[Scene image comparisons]
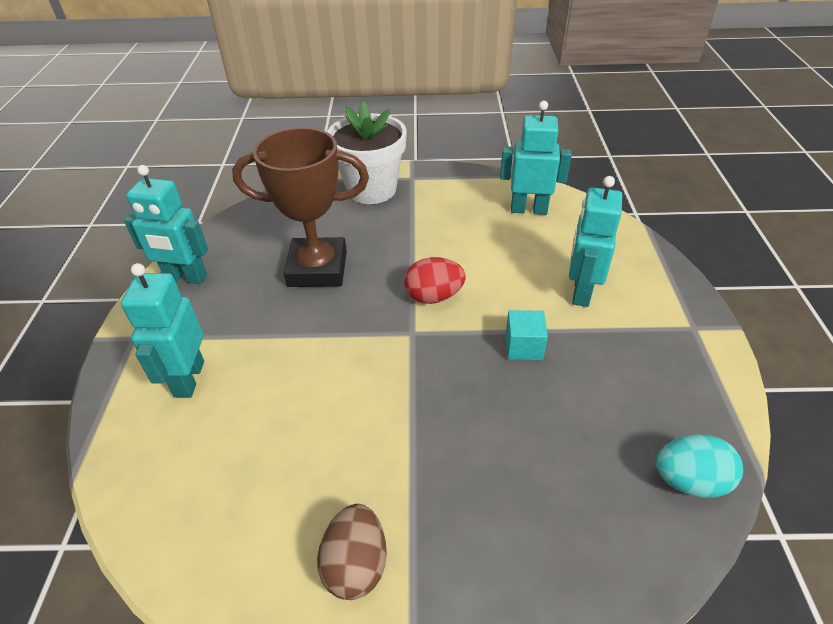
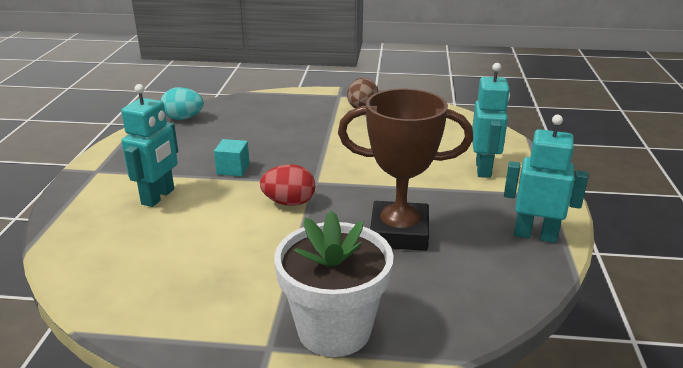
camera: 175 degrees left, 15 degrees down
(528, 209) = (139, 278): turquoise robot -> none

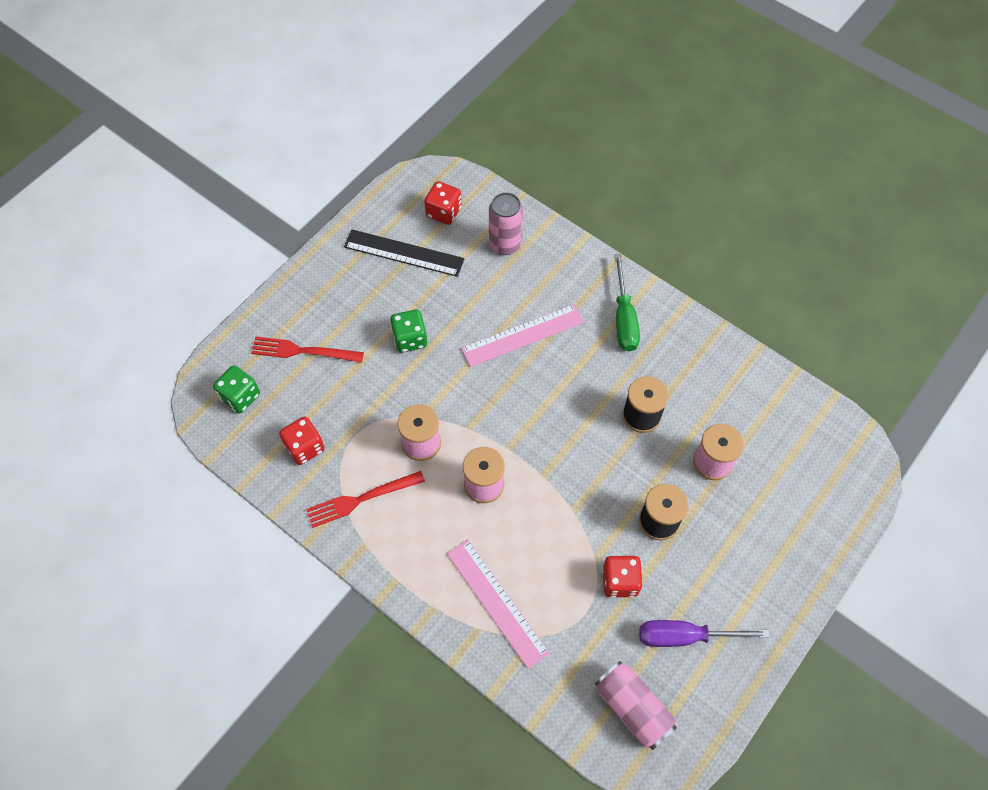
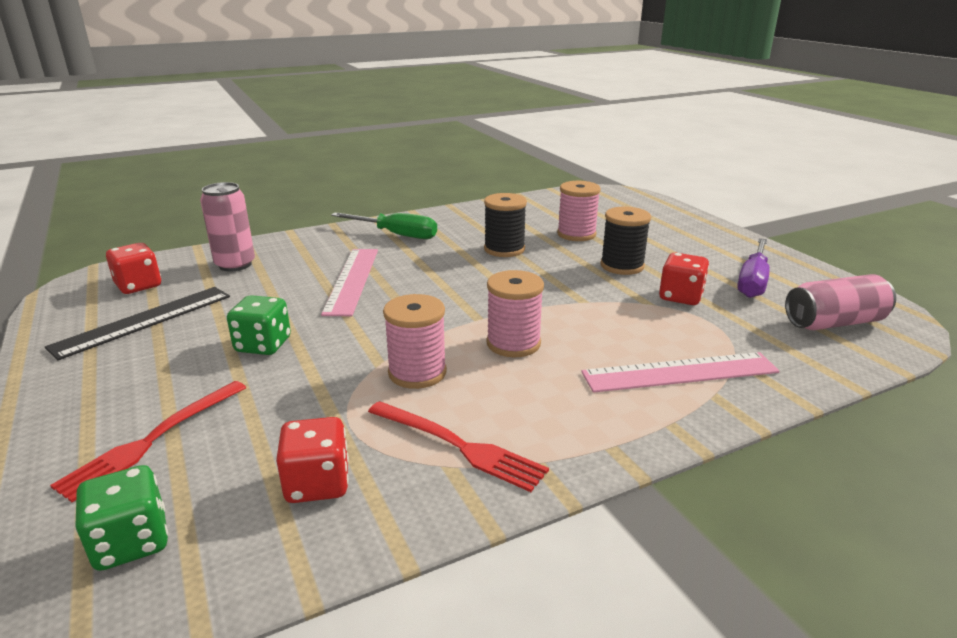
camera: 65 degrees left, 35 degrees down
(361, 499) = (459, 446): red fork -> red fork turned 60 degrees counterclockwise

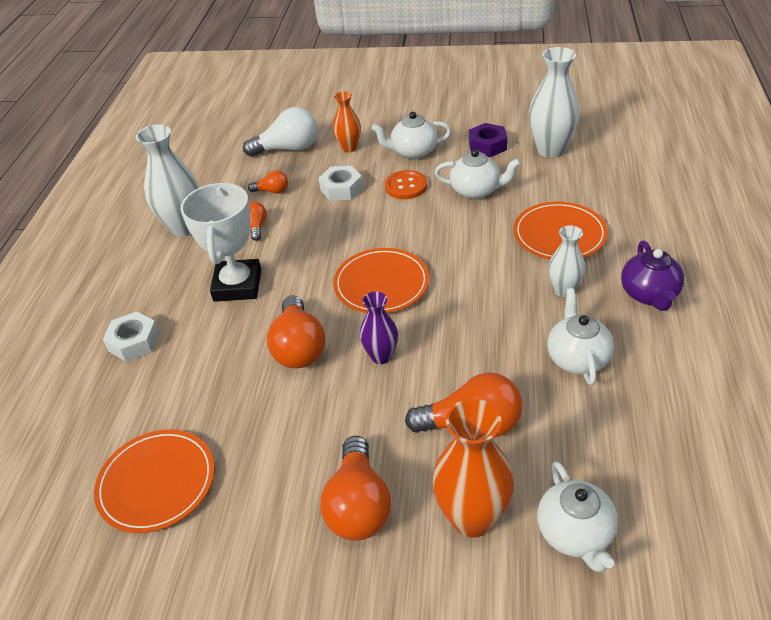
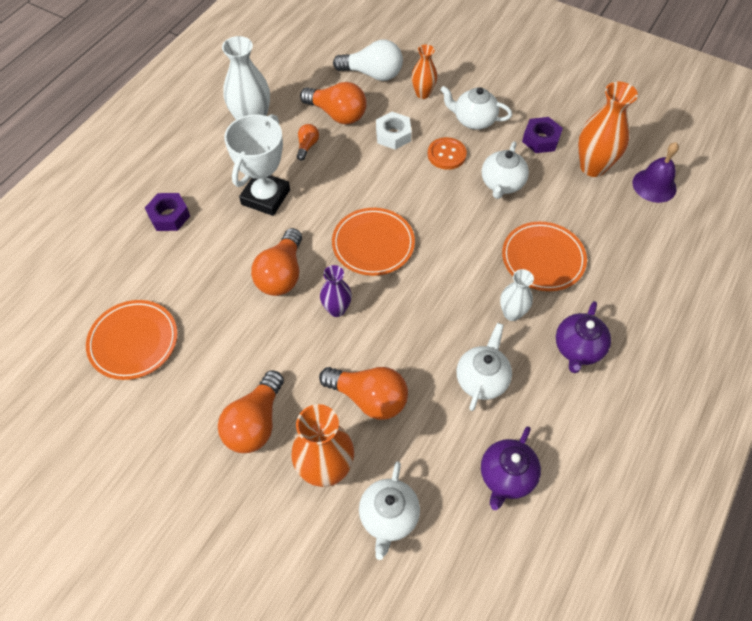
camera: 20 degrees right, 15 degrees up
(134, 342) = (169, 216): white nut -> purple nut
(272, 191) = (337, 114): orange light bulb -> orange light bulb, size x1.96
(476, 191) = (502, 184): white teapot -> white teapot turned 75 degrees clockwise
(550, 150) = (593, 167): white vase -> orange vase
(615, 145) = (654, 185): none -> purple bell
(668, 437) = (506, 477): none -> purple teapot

--

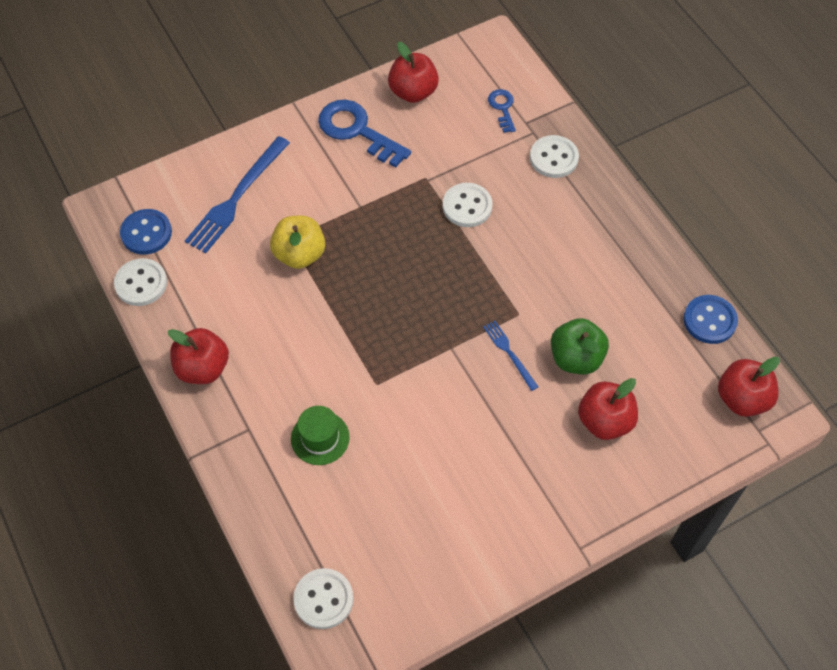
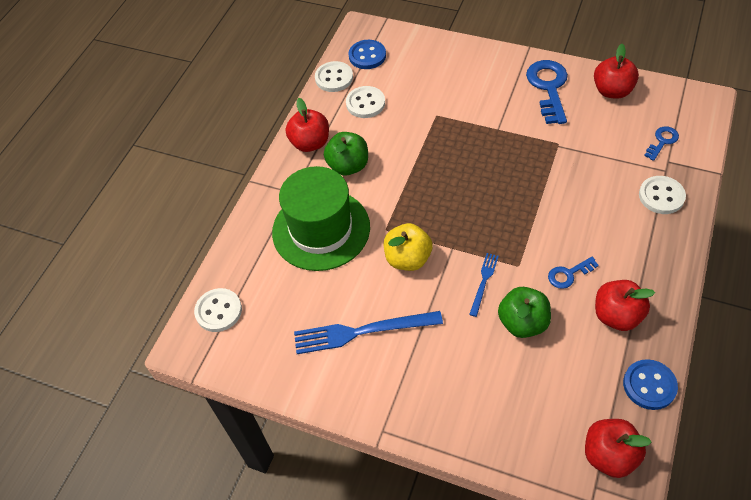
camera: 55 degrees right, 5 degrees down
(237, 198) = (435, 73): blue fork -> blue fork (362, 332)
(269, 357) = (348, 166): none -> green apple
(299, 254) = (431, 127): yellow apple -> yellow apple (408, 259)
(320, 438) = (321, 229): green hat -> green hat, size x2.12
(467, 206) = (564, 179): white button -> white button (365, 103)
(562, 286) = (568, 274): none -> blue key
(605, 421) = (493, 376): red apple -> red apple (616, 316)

## [WHAT YOU HAVE TO DO]
What you give back must be the stretch above, starting at the line with "(320, 438) = (321, 229): green" and ending at the line with "(605, 421) = (493, 376): red", copied exactly.

## [RESULT FOR THIS TASK]
(320, 438) = (321, 229): green hat -> green hat, size x2.12
(467, 206) = (564, 179): white button -> white button (365, 103)
(562, 286) = (568, 274): none -> blue key
(605, 421) = (493, 376): red apple -> red apple (616, 316)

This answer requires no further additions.